## WORK TO BE COMPLETED
Across the records below, how many lines include the string "none"? State the number and nothing more.
..............................
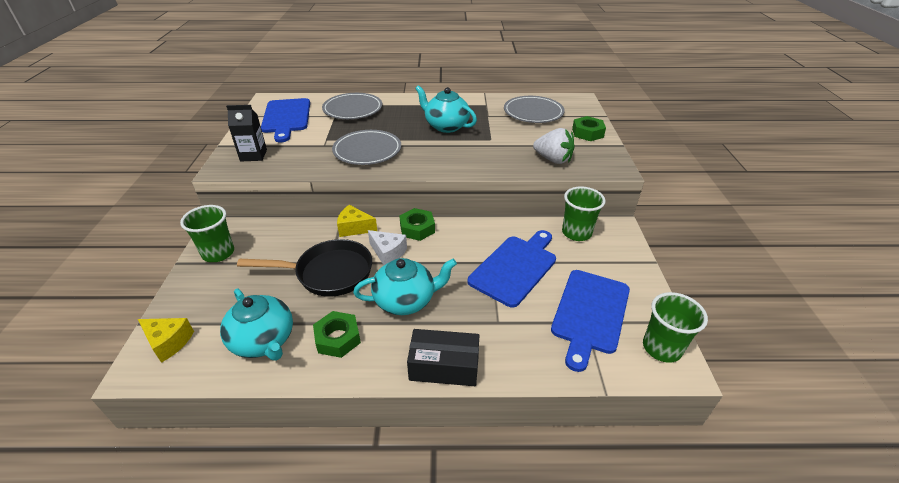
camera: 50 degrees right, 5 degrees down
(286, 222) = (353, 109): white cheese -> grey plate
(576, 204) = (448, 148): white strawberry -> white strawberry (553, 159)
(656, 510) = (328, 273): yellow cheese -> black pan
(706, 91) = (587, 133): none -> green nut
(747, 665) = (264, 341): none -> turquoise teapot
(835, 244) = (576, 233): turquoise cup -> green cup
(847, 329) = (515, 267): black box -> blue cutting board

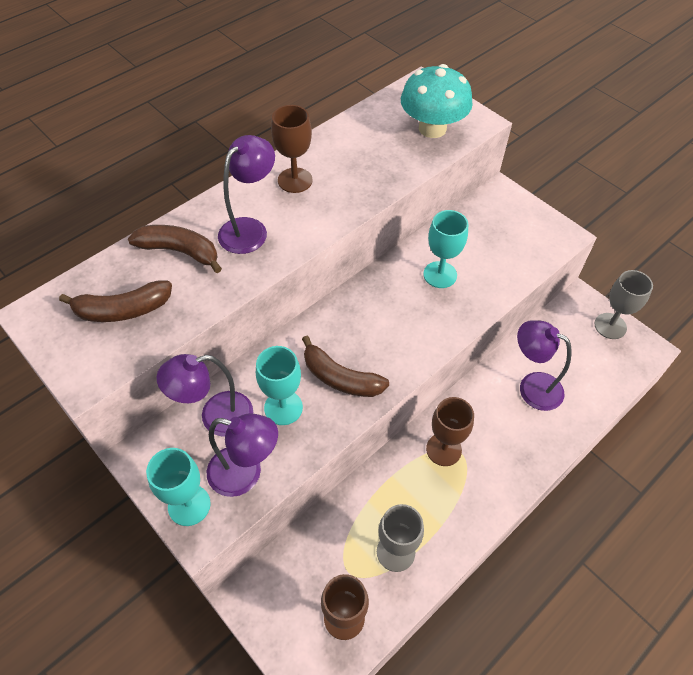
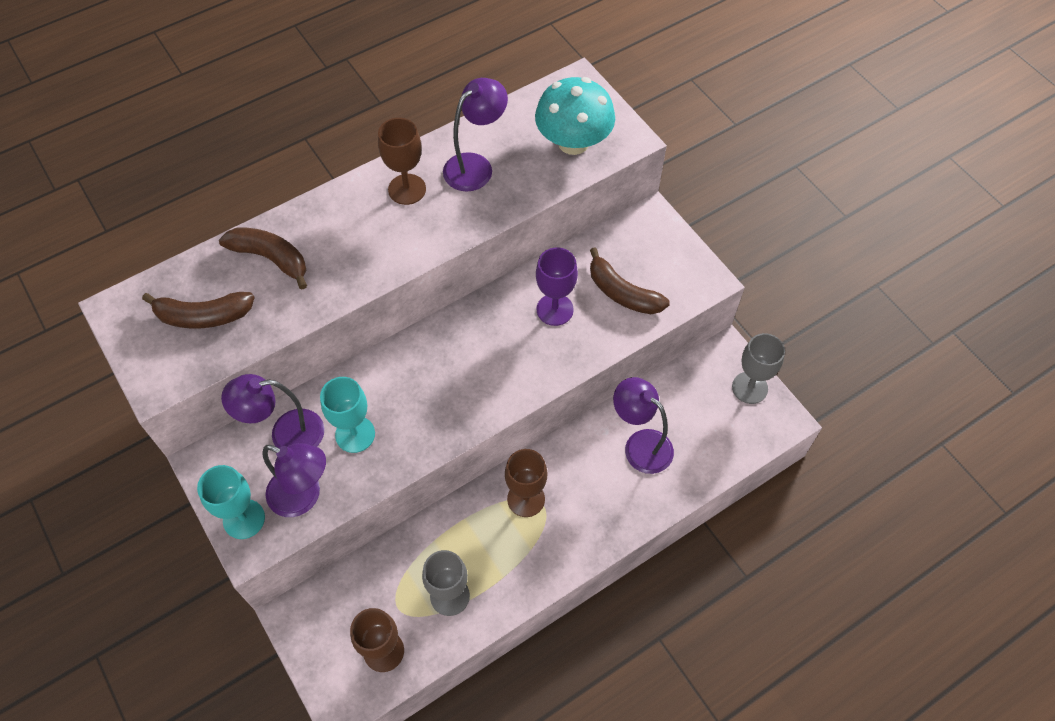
camera: 10 degrees right, 5 degrees up
(250, 229) = (347, 241): purple lamp -> purple lamp (476, 166)
(340, 378) = (420, 411): brown banana -> brown banana (622, 293)
(440, 275) = (555, 309): turquoise goblet -> purple goblet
..............................
## TASK SOLUTION
2